━━━ RECORDS FOR THIS EXERCISE
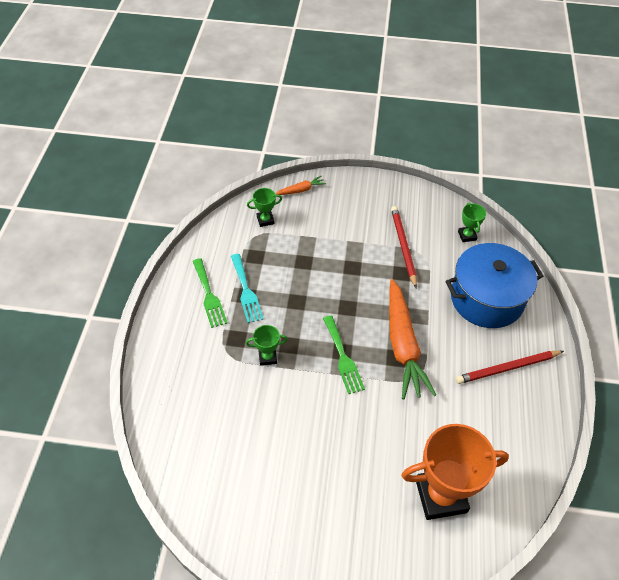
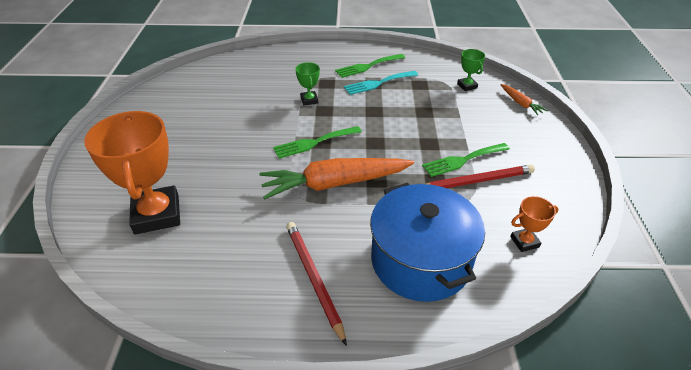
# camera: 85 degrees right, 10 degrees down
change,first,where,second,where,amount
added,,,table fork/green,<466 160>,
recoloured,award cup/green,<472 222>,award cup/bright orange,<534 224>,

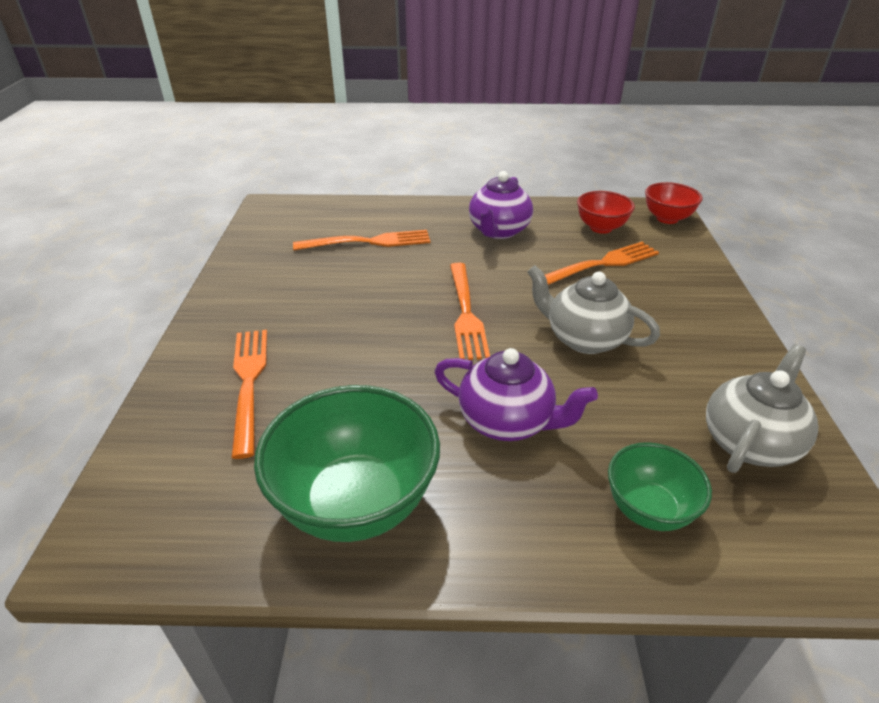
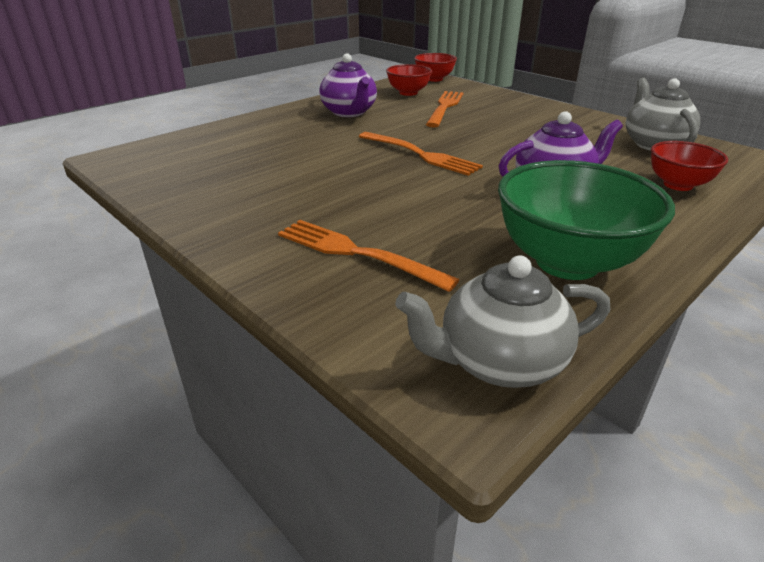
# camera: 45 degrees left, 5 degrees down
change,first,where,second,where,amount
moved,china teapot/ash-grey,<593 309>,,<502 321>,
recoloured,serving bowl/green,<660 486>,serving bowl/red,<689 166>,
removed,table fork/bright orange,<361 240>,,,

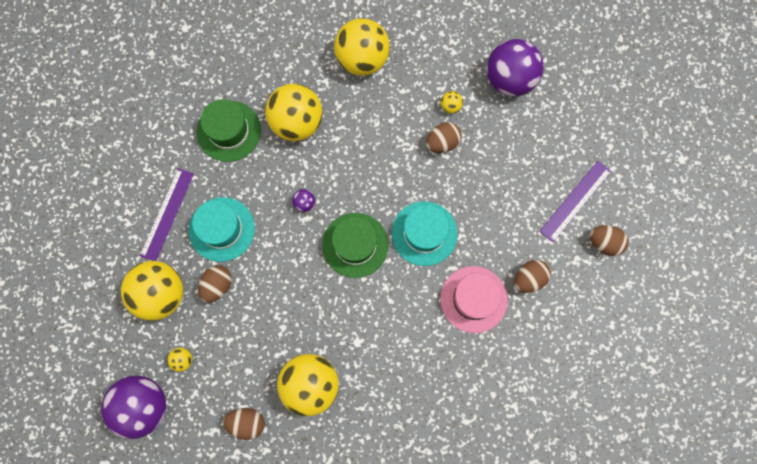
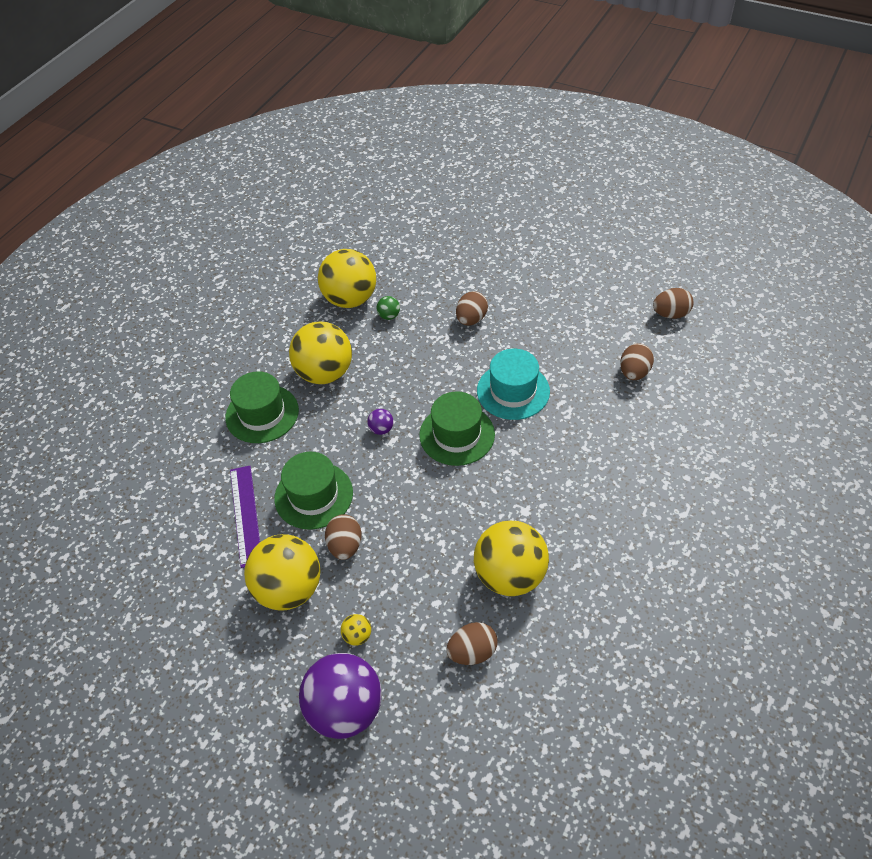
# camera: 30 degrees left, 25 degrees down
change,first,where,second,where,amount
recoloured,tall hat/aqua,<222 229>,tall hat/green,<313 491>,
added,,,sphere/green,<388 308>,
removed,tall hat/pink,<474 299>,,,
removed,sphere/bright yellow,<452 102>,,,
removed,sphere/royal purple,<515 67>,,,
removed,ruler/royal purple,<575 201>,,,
━━━━━━
• [PROBLEM]: A verbatim copy of every entry above, with no pictures, is the expected output.

• [OUTPUT]:
# camera: 85 degrees right, 10 degrees down
change,first,where,second,where,amount
added,,,table fork/green,<466 160>,
recoloured,award cup/green,<472 222>,award cup/bright orange,<534 224>,

# camera: 45 degrees left, 5 degrees down
change,first,where,second,where,amount
moved,china teapot/ash-grey,<593 309>,,<502 321>,
recoloured,serving bowl/green,<660 486>,serving bowl/red,<689 166>,
removed,table fork/bright orange,<361 240>,,,

# camera: 30 degrees left, 25 degrees down
change,first,where,second,where,amount
recoloured,tall hat/aqua,<222 229>,tall hat/green,<313 491>,
added,,,sphere/green,<388 308>,
removed,tall hat/pink,<474 299>,,,
removed,sphere/bright yellow,<452 102>,,,
removed,sphere/royal purple,<515 67>,,,
removed,ruler/royal purple,<575 201>,,,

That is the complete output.